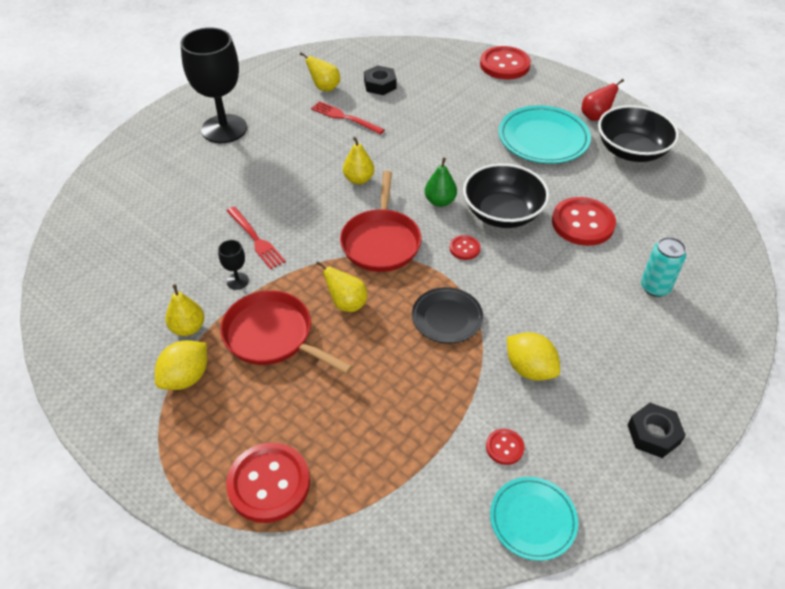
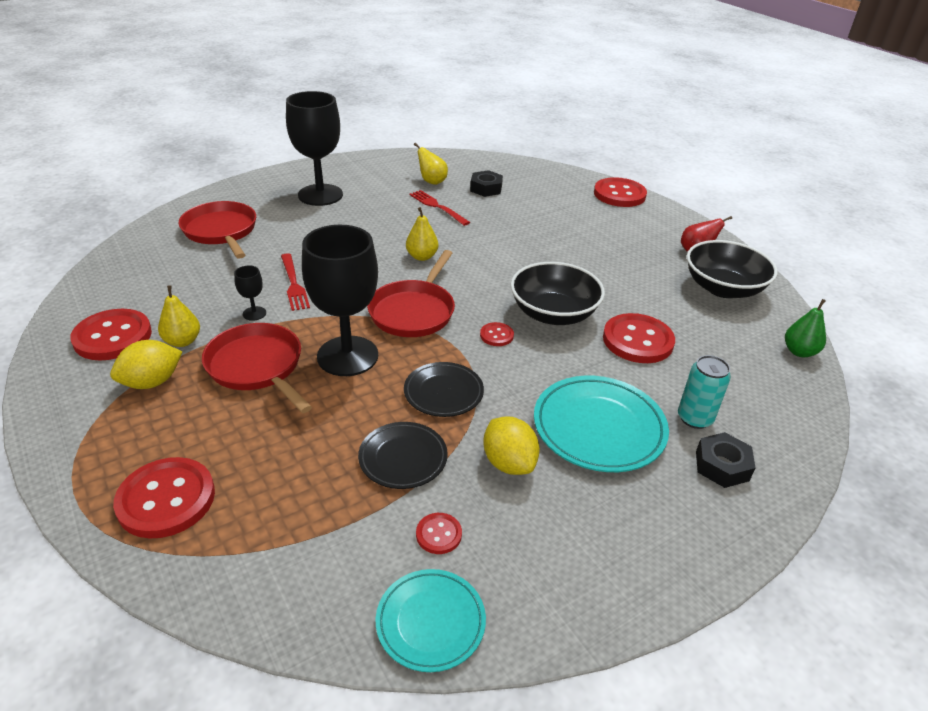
camera: 15 degrees right, 10 degrees down
(118, 341) = (113, 337): none -> red button
(150, 196) = (221, 231): none -> red pan
(347, 303) = (347, 356): yellow pear -> black goblet
(440, 201) = (493, 290): green pear -> green pear (799, 352)
(444, 389) = (403, 458): none -> black plate
(543, 139) = (629, 260): turquoise plate -> turquoise plate (599, 427)
(653, 434) = (625, 569): black nut -> black nut (722, 466)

→ WORK REQUIRED
Exactly the lines from the one containing "(440, 201) = (493, 290): green" through the end of the entries above must be output, and no others.

→ COMPLETED TASK
(440, 201) = (493, 290): green pear -> green pear (799, 352)
(444, 389) = (403, 458): none -> black plate
(543, 139) = (629, 260): turquoise plate -> turquoise plate (599, 427)
(653, 434) = (625, 569): black nut -> black nut (722, 466)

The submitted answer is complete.